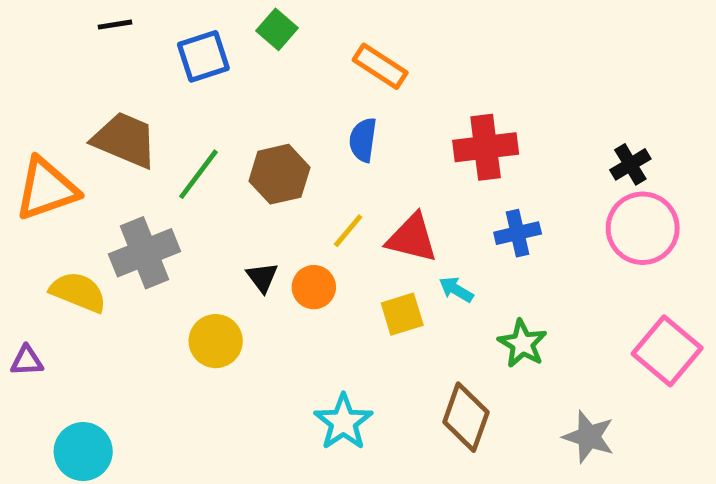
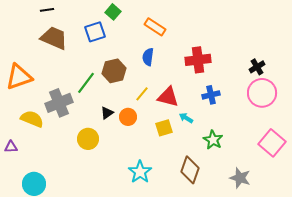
blue square: (203, 56) -> (95, 32), moved
brown trapezoid: (125, 140) -> (54, 38), moved
green line: (198, 174) -> (86, 83), moved
black triangle: (262, 277) -> (107, 113), turned 32

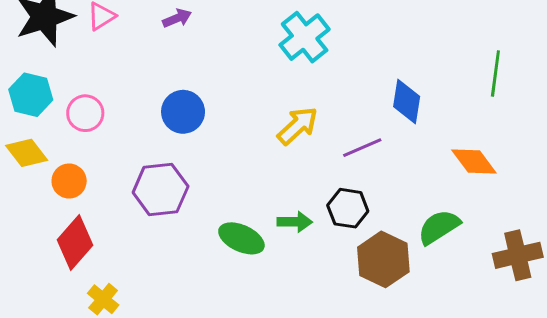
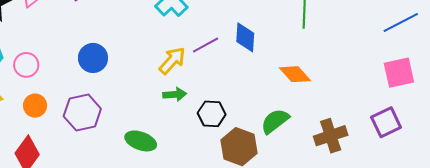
purple line: (362, 148) -> (206, 45), moved
orange circle: (69, 181) -> (35, 106), moved
green arrow: (295, 222) -> (175, 94), moved

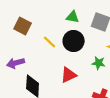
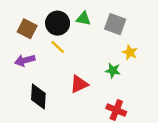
black circle: (74, 41) -> (58, 23), moved
purple arrow: (16, 63) -> (25, 60), moved

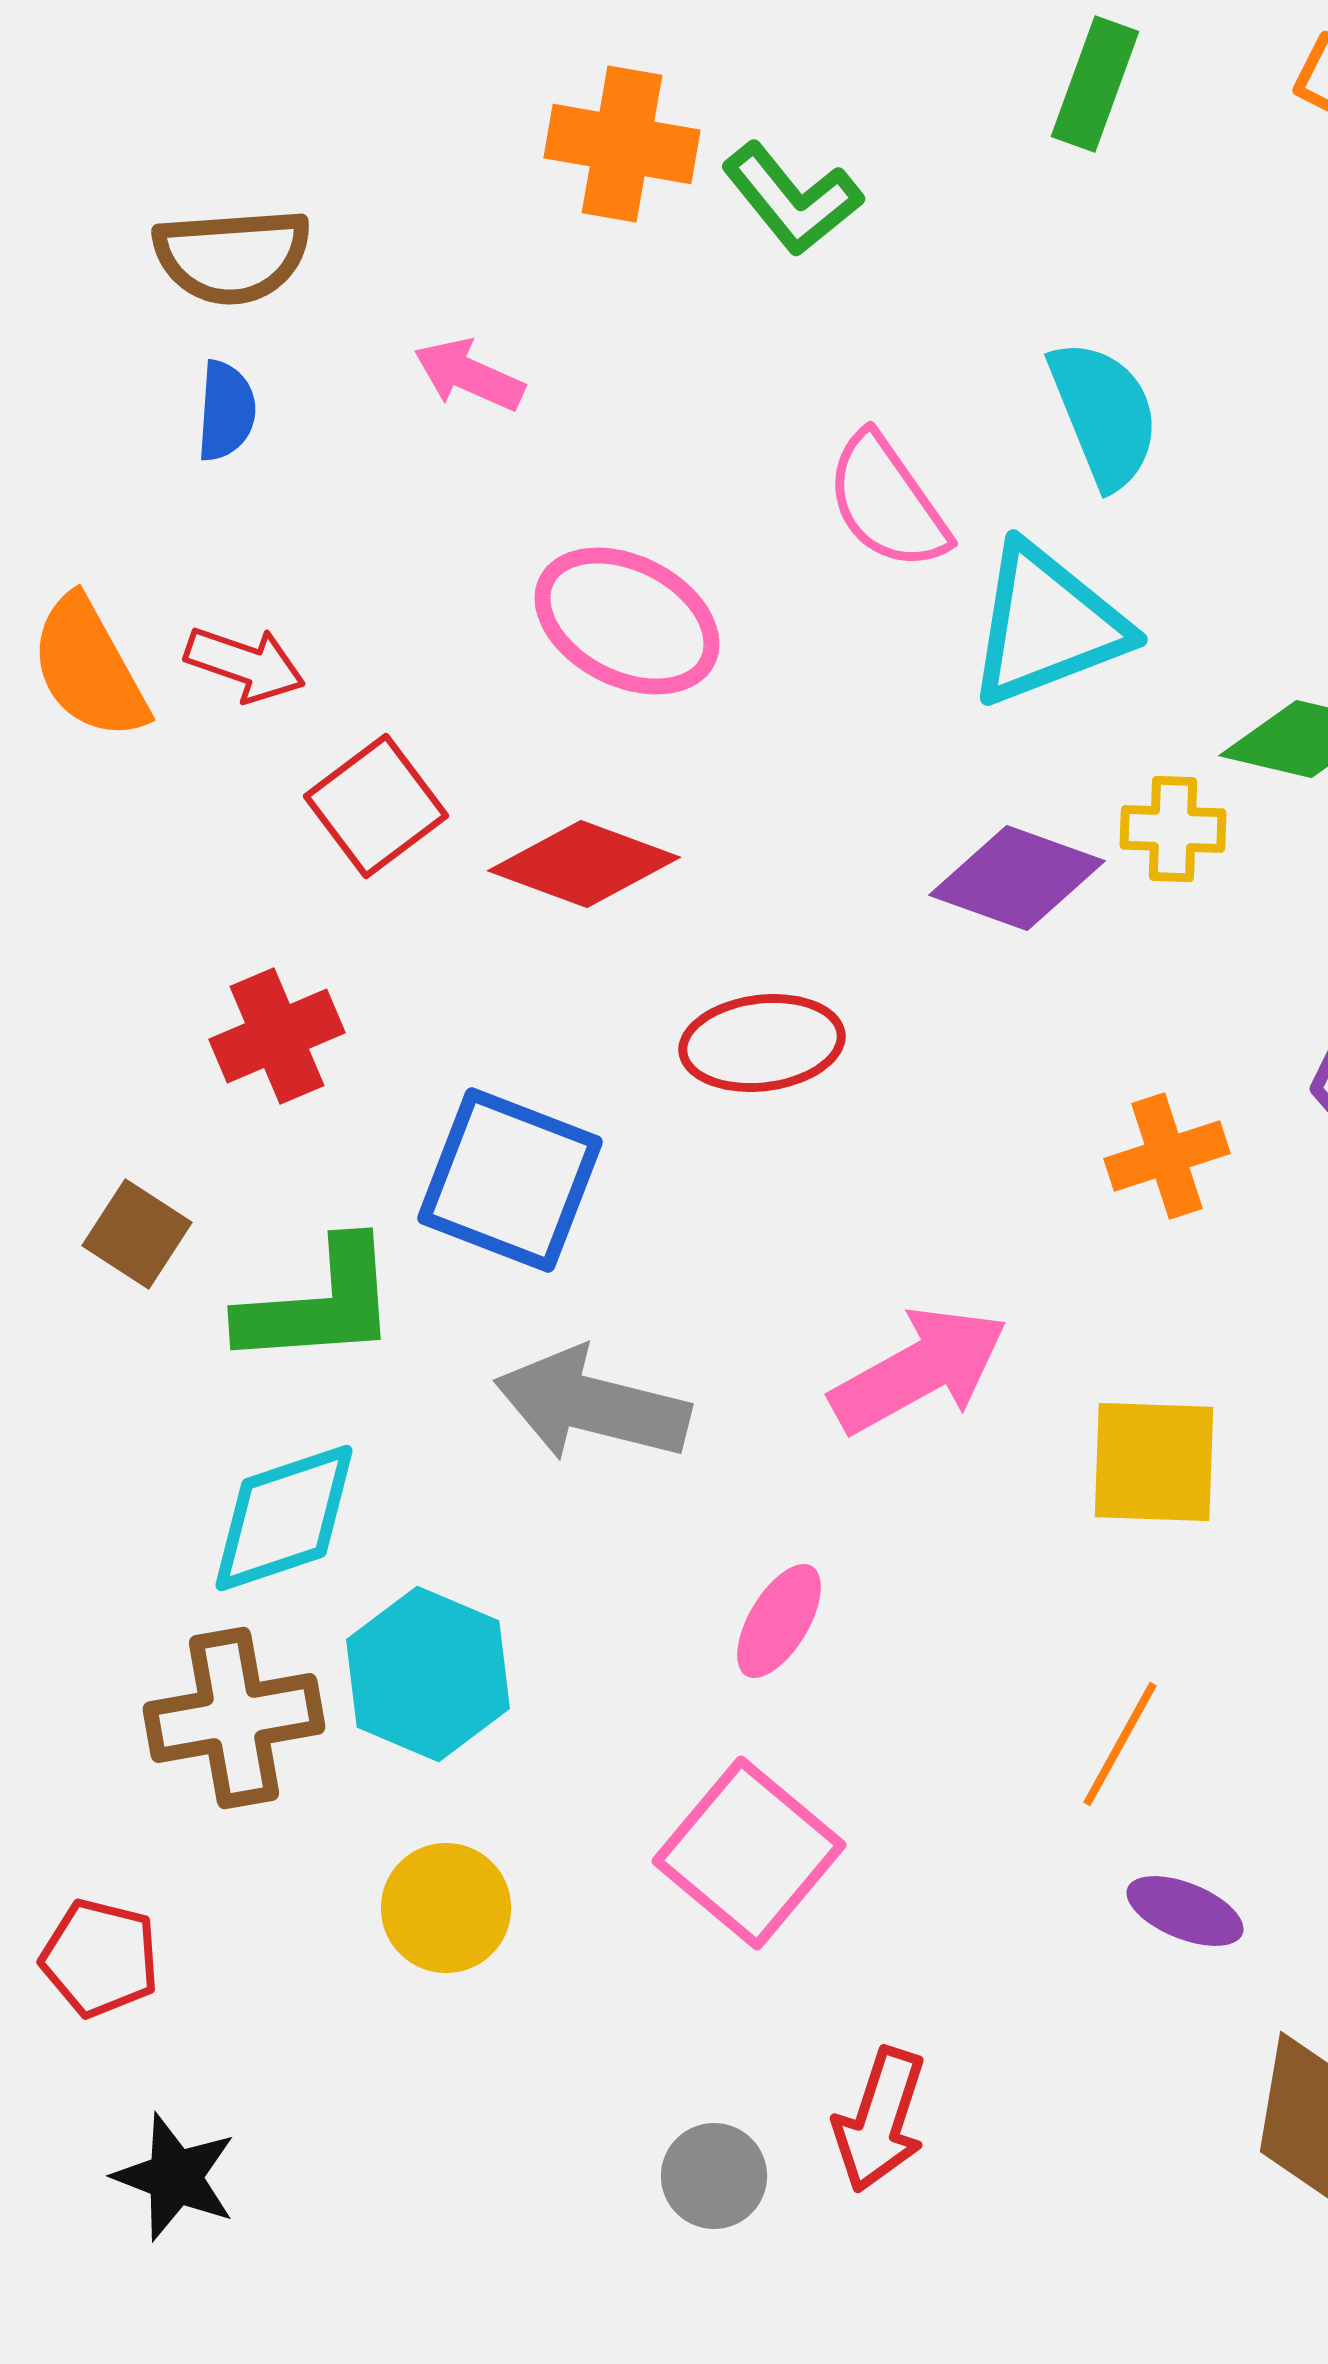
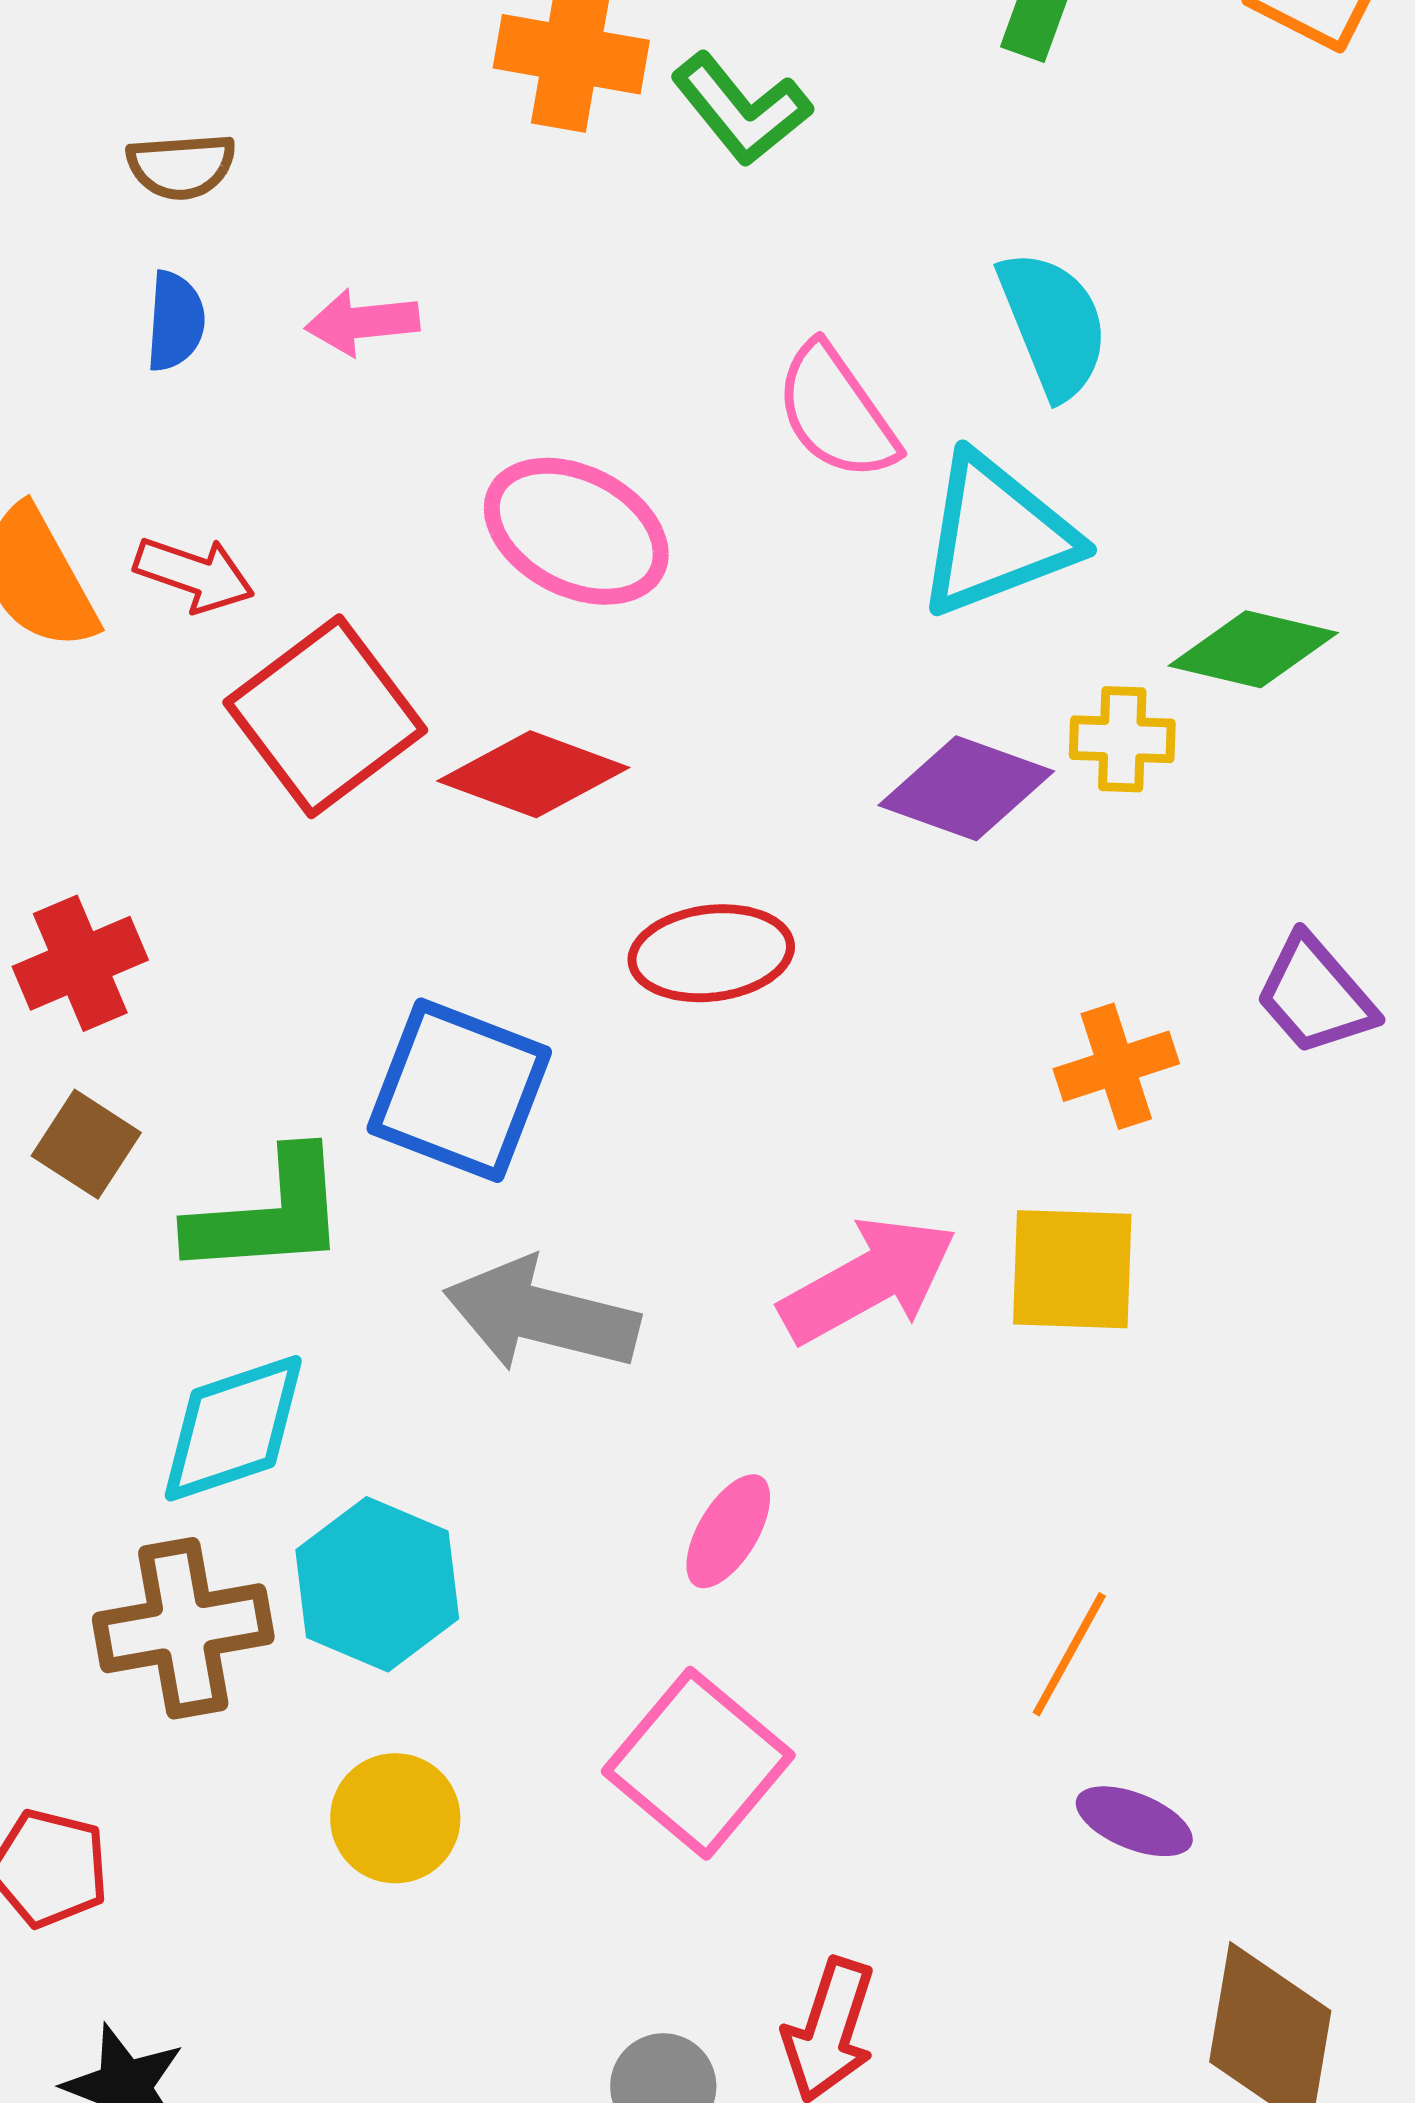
brown semicircle: (232, 256) -> (181, 166), size x0.7
pink arrow: (469, 375) -> (362, 322), moved, turned -30
red square: (376, 806) -> (325, 716), size x1.4
red cross: (277, 1036) -> (80, 963), moved
yellow square: (1154, 1462) -> (1072, 1269), moved

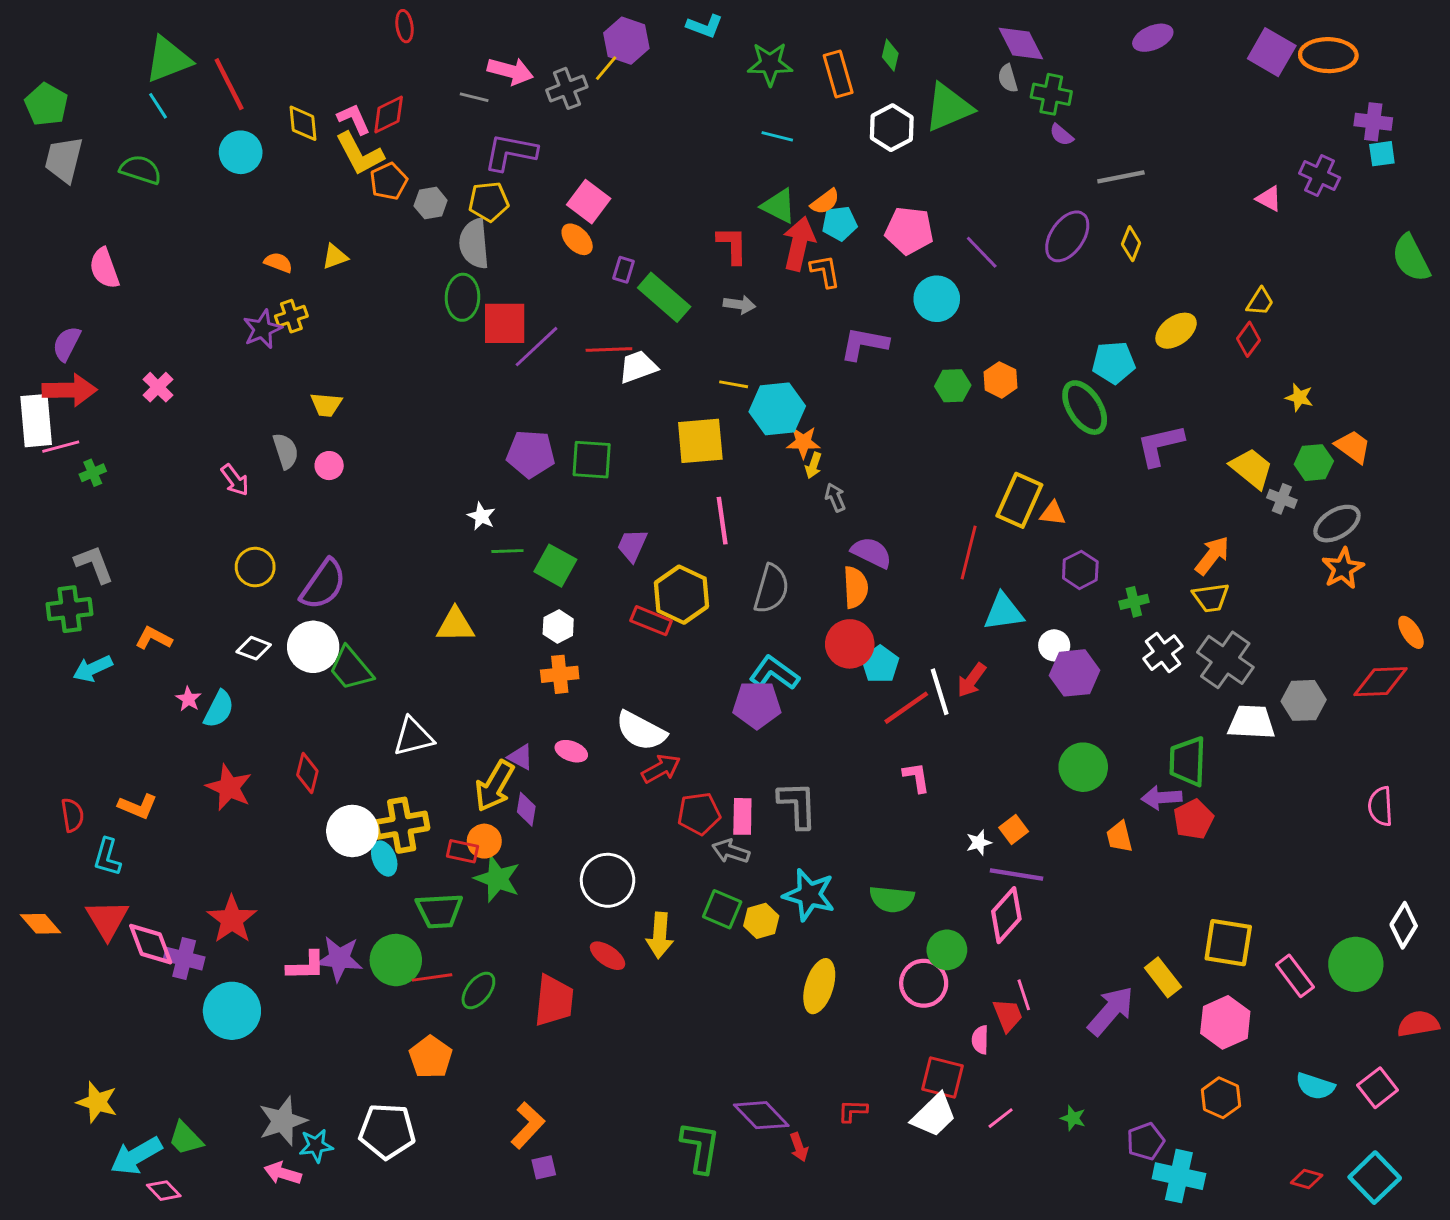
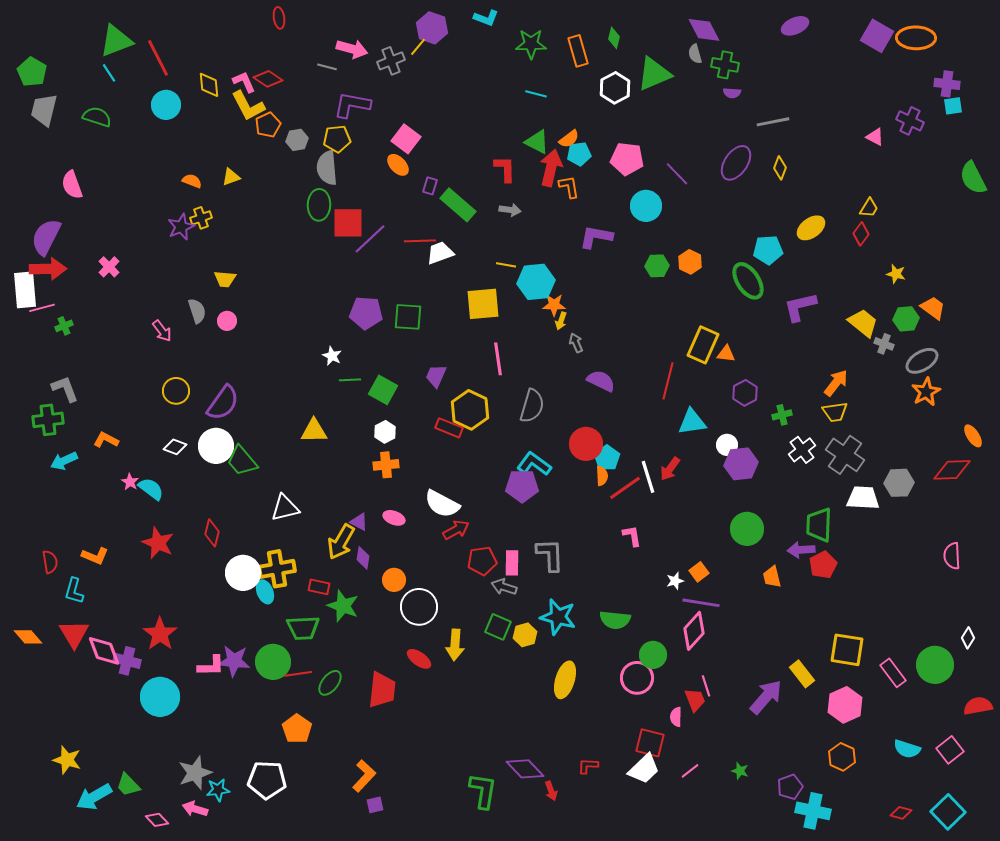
red diamond: (389, 115) -> (268, 79), turned 60
purple semicircle: (1061, 135) -> (732, 93), turned -36
purple semicircle: (67, 344) -> (46, 237), size x1.5
orange semicircle: (856, 587) -> (602, 476), moved, size x0.7
cyan semicircle: (219, 709) -> (151, 489), turned -80
orange circle: (484, 841) -> (394, 580), moved
white diamond: (1404, 925) -> (968, 638), size x0.7
pink diamond: (164, 1191) -> (157, 820), moved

::::::

Your task —
Your answer must be the lines from the one containing "green arrow: (295, 222) -> (175, 94), moved" through the last line of the listing above, restated word for word, with no pictures.

Result —
green arrow: (295, 222) -> (175, 94), moved

black circle: (74, 41) -> (58, 23), moved
purple arrow: (16, 63) -> (25, 60), moved

brown semicircle: (232, 256) -> (181, 166), size x0.7
pink arrow: (469, 375) -> (362, 322), moved, turned -30
red square: (376, 806) -> (325, 716), size x1.4
red cross: (277, 1036) -> (80, 963), moved
yellow square: (1154, 1462) -> (1072, 1269), moved

red diamond: (389, 115) -> (268, 79), turned 60
purple semicircle: (1061, 135) -> (732, 93), turned -36
purple semicircle: (67, 344) -> (46, 237), size x1.5
orange semicircle: (856, 587) -> (602, 476), moved, size x0.7
cyan semicircle: (219, 709) -> (151, 489), turned -80
orange circle: (484, 841) -> (394, 580), moved
white diamond: (1404, 925) -> (968, 638), size x0.7
pink diamond: (164, 1191) -> (157, 820), moved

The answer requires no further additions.